Short problem:
Please copy out the entries word for word, from the very first line through the line holding "road 3 (residential): [(295,35),(511,32)]", inclusive.

** start of Data provided **

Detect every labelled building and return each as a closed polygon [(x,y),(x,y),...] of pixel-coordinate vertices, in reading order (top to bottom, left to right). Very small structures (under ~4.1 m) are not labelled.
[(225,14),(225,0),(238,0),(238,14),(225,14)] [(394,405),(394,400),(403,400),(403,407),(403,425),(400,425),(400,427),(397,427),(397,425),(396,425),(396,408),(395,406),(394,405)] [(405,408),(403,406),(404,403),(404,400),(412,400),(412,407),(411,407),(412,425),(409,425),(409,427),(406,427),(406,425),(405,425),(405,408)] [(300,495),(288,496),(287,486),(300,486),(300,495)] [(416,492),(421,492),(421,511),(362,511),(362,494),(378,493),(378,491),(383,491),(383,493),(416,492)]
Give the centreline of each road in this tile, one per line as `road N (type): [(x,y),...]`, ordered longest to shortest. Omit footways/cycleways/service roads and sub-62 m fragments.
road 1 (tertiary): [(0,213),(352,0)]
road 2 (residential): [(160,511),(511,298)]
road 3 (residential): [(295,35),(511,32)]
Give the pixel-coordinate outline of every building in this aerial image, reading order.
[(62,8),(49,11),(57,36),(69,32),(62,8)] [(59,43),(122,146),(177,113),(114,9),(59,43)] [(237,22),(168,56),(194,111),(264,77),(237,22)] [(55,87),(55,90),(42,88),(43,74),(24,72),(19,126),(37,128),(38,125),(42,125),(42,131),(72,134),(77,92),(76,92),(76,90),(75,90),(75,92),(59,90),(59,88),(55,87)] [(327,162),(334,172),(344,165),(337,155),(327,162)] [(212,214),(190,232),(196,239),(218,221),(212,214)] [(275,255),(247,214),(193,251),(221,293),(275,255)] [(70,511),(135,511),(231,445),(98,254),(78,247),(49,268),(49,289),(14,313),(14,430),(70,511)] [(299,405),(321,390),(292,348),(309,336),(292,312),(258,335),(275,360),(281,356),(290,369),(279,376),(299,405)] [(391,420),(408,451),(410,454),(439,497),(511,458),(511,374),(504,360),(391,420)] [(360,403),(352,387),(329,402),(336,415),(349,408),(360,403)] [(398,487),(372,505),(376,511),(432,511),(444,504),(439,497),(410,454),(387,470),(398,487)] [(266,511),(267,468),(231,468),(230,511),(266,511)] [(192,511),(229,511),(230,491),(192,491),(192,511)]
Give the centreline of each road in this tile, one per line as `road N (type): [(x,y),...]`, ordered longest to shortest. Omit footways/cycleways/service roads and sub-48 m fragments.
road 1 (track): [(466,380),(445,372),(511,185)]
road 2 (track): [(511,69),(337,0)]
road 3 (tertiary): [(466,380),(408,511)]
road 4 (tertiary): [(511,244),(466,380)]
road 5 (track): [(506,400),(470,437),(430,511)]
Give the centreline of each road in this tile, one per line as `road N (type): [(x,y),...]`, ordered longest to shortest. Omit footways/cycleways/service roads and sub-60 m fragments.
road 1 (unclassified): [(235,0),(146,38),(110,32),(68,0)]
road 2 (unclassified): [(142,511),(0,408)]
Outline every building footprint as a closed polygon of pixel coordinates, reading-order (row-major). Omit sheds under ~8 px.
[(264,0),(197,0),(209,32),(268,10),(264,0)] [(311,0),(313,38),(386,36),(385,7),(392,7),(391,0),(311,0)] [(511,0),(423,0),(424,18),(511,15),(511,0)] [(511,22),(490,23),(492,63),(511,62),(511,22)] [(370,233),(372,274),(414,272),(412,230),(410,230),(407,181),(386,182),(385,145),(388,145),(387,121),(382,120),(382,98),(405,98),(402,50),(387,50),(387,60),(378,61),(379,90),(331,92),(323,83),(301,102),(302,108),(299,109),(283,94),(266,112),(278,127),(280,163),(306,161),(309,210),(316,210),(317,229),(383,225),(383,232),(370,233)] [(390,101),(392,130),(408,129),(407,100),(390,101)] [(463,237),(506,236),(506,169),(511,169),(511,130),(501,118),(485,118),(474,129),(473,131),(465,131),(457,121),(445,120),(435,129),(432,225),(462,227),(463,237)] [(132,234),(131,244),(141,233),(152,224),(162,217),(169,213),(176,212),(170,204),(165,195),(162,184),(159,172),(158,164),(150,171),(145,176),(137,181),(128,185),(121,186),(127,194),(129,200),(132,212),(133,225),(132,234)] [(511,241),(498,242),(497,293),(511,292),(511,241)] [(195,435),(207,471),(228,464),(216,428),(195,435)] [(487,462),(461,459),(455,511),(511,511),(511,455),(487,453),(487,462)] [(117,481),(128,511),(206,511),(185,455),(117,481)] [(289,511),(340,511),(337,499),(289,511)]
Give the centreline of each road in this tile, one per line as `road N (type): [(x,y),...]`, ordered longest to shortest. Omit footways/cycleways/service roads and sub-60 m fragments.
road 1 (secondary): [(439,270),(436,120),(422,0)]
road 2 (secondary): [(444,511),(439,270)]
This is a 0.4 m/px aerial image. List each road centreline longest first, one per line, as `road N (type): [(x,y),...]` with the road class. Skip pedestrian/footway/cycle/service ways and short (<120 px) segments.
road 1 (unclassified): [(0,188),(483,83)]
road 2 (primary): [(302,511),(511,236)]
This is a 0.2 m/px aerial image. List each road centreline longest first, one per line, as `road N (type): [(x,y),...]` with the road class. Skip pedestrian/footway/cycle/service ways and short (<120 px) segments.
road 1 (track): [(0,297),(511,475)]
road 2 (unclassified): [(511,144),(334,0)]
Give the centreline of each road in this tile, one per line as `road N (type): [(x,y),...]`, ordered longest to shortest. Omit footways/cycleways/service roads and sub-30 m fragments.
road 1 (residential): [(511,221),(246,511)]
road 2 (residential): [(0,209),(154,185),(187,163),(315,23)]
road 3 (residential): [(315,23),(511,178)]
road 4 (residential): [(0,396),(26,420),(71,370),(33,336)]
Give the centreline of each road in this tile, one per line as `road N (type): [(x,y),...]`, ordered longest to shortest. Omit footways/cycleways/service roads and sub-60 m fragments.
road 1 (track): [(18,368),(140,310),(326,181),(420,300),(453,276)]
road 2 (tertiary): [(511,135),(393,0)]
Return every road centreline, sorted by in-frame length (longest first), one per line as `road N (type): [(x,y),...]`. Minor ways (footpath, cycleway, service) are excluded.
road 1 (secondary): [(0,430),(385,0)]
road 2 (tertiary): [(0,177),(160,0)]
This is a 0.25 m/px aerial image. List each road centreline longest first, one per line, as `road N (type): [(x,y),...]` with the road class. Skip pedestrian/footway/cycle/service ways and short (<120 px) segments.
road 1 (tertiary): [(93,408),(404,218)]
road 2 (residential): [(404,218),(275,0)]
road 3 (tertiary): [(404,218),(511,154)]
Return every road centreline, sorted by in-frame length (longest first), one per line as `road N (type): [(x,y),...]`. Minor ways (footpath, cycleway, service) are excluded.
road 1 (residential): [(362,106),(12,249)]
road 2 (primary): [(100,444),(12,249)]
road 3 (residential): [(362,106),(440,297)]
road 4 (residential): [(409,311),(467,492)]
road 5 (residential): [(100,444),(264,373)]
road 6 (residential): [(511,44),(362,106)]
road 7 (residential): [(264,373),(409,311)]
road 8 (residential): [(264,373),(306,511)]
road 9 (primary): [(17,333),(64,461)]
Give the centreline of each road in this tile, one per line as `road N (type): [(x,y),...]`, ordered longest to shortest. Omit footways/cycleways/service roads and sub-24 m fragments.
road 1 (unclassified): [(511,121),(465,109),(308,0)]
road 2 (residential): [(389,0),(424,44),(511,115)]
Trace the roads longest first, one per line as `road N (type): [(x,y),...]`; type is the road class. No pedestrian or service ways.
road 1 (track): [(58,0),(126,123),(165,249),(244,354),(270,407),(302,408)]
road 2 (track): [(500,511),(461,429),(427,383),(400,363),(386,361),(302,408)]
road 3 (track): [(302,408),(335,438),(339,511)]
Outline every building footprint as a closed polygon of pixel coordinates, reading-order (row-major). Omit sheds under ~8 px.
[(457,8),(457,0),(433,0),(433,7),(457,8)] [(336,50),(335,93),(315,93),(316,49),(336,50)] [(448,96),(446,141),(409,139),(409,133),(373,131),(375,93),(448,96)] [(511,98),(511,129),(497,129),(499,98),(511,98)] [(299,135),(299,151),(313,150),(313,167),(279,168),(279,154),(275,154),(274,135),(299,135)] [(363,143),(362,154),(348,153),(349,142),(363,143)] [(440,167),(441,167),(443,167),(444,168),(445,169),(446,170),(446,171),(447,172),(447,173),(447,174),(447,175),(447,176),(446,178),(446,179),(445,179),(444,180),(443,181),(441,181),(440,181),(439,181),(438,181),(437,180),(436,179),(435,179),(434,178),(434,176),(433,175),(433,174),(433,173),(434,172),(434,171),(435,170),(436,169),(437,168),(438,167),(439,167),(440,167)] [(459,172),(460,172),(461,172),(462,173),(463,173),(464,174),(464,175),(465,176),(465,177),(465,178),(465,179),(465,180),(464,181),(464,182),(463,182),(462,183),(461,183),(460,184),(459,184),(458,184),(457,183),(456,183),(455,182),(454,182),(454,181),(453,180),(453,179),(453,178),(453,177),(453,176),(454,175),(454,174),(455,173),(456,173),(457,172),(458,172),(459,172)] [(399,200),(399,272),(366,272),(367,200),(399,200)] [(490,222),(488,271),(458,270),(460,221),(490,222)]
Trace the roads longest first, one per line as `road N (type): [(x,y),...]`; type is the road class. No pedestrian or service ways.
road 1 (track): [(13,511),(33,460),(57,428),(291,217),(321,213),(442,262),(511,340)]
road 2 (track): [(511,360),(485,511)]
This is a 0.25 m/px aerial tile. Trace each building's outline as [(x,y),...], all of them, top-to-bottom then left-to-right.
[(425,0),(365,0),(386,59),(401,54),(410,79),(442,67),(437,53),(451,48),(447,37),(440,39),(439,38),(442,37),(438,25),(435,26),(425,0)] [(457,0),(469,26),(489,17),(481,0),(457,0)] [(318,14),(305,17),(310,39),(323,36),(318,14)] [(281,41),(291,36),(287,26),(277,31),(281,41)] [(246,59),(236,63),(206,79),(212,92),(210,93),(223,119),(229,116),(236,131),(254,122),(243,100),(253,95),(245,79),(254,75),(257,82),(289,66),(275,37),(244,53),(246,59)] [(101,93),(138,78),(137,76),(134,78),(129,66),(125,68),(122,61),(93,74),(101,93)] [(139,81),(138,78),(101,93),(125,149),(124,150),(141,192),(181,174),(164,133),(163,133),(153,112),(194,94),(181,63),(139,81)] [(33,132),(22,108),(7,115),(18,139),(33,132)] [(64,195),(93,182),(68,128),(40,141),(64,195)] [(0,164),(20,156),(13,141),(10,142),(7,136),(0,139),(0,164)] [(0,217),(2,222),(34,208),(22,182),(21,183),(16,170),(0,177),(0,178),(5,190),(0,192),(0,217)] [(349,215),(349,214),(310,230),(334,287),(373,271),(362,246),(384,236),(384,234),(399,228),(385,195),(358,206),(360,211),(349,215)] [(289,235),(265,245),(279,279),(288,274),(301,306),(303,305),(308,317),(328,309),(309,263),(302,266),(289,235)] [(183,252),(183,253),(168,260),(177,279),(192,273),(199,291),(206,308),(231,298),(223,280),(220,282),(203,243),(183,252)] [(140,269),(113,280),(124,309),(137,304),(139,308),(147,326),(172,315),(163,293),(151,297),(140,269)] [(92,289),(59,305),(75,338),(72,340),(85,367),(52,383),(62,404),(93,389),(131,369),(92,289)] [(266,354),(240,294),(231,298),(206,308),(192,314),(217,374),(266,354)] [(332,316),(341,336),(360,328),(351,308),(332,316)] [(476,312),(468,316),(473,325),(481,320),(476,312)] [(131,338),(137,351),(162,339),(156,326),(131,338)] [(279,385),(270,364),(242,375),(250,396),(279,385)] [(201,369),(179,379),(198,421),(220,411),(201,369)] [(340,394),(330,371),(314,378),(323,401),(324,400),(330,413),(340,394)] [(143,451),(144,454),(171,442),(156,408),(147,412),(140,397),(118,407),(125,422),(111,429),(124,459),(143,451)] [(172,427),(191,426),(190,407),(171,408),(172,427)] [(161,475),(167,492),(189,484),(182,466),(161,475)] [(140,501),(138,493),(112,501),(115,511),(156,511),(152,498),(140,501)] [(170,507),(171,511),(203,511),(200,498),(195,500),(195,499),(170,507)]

** end of Data provided **

Response to the exercise:
Detect every labelled building and return each as a closed polygon [(x,y),(x,y),...] of pixel-coordinate vertices, in reading order (top to bottom, left to right). Very small structures (under ~4.1 m) are not labelled.
[(225,14),(225,0),(238,0),(238,14),(225,14)] [(394,405),(394,400),(403,400),(403,407),(403,425),(400,425),(400,427),(397,427),(397,425),(396,425),(396,408),(395,406),(394,405)] [(405,408),(403,406),(404,403),(404,400),(412,400),(412,407),(411,407),(412,425),(409,425),(409,427),(406,427),(406,425),(405,425),(405,408)] [(300,495),(288,496),(287,486),(300,486),(300,495)] [(416,492),(421,492),(421,511),(362,511),(362,494),(378,493),(378,491),(383,491),(383,493),(416,492)]
Give the centreline of each road in this tile, one per line as `road N (type): [(x,y),...]`, ordered longest to shortest. Omit footways/cycleways/service roads and sub-62 m fragments.
road 1 (tertiary): [(0,213),(352,0)]
road 2 (residential): [(160,511),(511,298)]
road 3 (residential): [(295,35),(511,32)]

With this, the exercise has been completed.